Task to carry out: Repeat word for word the line with "black box: 0 -> 2" and every line after it until the records below run out.

Saved entries:
▼

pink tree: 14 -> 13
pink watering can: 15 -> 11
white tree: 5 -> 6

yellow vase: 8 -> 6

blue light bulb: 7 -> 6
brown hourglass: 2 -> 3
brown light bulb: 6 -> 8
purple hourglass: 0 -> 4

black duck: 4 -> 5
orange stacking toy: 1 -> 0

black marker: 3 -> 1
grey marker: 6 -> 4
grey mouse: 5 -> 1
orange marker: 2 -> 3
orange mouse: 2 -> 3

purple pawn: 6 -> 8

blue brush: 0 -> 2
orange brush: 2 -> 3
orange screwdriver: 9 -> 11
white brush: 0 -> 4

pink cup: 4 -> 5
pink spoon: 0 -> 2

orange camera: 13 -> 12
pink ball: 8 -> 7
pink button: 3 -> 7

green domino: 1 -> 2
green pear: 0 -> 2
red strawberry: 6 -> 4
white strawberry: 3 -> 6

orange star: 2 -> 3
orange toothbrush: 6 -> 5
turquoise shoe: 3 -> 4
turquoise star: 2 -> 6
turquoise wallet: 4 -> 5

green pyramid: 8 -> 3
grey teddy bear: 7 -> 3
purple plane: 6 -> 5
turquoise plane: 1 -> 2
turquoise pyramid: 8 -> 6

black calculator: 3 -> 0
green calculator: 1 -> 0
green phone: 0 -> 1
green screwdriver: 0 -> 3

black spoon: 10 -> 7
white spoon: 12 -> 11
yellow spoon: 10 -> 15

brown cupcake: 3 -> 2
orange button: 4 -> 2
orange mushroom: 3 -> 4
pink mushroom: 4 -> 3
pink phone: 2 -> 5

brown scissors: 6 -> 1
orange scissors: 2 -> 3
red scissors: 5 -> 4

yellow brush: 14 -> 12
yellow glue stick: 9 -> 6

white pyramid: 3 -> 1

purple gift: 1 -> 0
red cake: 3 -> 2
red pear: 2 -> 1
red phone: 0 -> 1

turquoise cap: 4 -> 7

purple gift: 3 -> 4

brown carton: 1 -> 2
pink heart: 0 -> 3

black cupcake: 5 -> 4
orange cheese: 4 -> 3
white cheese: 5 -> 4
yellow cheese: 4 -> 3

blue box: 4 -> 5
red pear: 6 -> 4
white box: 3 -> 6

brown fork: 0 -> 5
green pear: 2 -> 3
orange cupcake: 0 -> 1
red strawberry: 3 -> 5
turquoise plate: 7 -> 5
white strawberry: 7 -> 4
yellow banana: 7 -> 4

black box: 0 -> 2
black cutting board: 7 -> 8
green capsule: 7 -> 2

▲

Written response:
black box: 0 -> 2
black cutting board: 7 -> 8
green capsule: 7 -> 2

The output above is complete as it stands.